*** Given records Section Begins ***

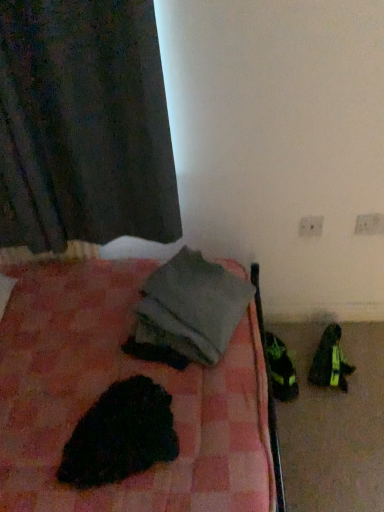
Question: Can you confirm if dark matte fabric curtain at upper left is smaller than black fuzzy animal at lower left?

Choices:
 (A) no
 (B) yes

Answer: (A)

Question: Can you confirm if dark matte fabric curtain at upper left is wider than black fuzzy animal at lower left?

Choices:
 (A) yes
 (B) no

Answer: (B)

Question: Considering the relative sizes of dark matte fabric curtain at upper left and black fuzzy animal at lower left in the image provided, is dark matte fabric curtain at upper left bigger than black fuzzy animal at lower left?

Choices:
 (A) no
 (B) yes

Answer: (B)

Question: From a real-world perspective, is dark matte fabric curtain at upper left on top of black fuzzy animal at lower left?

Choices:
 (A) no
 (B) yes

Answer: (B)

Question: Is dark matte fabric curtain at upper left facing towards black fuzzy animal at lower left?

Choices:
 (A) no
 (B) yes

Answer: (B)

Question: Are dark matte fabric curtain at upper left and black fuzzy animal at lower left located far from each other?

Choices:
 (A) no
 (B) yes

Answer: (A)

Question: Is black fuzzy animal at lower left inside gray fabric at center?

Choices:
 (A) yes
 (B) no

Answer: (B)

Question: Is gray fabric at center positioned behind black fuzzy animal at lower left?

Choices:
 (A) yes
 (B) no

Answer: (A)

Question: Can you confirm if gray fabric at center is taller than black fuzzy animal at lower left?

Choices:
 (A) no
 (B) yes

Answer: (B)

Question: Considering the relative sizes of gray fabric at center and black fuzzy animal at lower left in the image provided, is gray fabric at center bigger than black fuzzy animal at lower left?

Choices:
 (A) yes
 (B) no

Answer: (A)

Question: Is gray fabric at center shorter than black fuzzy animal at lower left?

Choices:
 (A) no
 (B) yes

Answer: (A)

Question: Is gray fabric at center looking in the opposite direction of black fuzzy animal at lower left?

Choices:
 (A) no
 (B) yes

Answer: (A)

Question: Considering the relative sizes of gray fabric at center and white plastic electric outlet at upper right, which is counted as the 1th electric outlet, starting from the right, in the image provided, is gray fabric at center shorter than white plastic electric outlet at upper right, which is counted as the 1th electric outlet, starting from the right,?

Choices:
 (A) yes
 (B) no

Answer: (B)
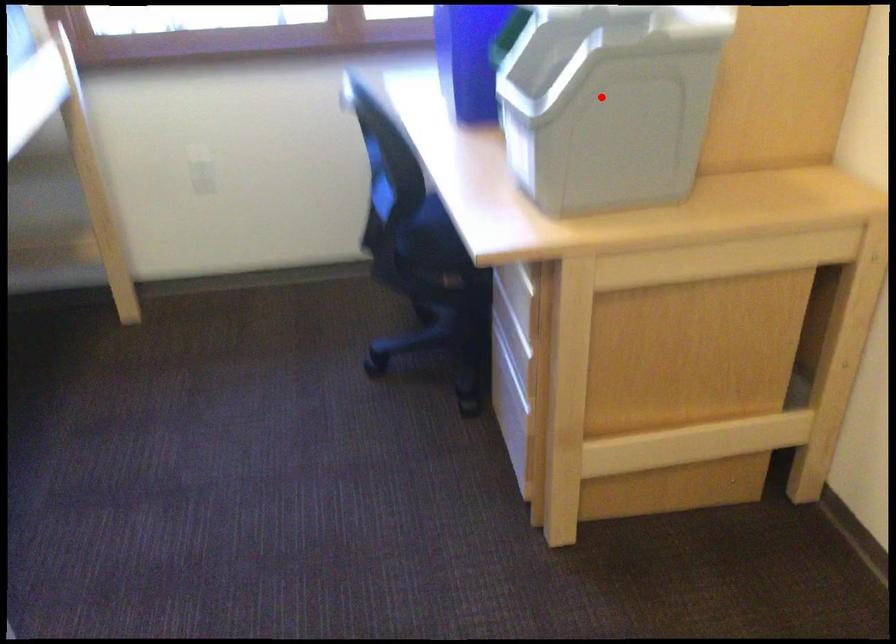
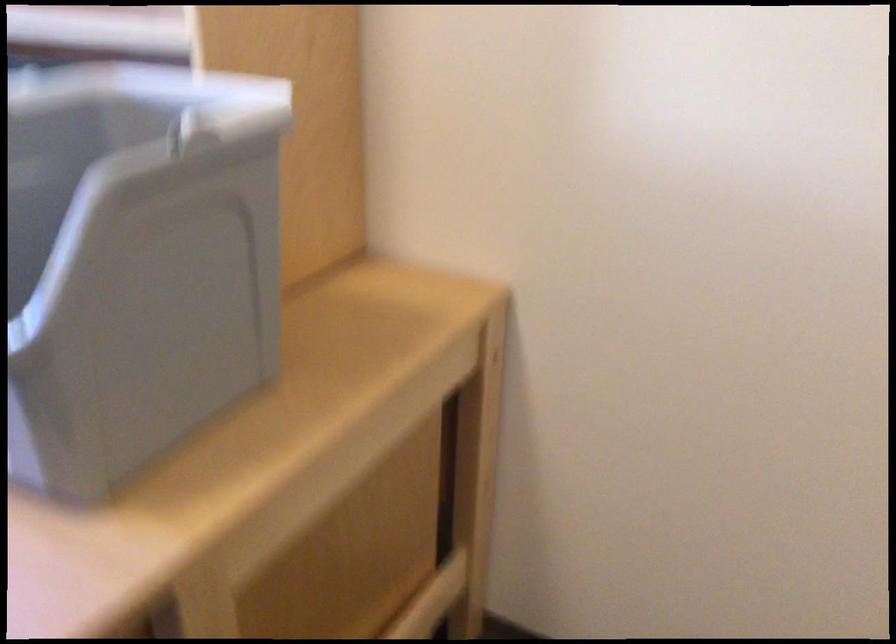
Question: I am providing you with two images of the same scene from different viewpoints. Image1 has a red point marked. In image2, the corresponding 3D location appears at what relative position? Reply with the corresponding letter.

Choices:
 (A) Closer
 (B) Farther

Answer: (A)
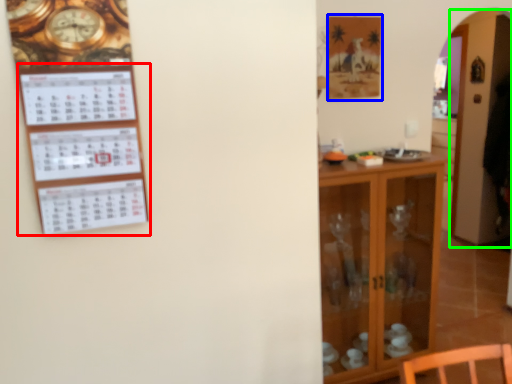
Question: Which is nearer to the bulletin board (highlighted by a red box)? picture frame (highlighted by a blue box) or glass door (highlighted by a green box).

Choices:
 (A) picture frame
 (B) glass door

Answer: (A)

*** Given records Section Ends ***

Pick out every line of the listing above that contains the word "bigger".

- _Response to this exercise_:
Question: Considering the relative sizes of dark matte fabric curtain at upper left and black fuzzy animal at lower left in the image provided, is dark matte fabric curtain at upper left bigger than black fuzzy animal at lower left?
Question: Considering the relative sizes of gray fabric at center and black fuzzy animal at lower left in the image provided, is gray fabric at center bigger than black fuzzy animal at lower left?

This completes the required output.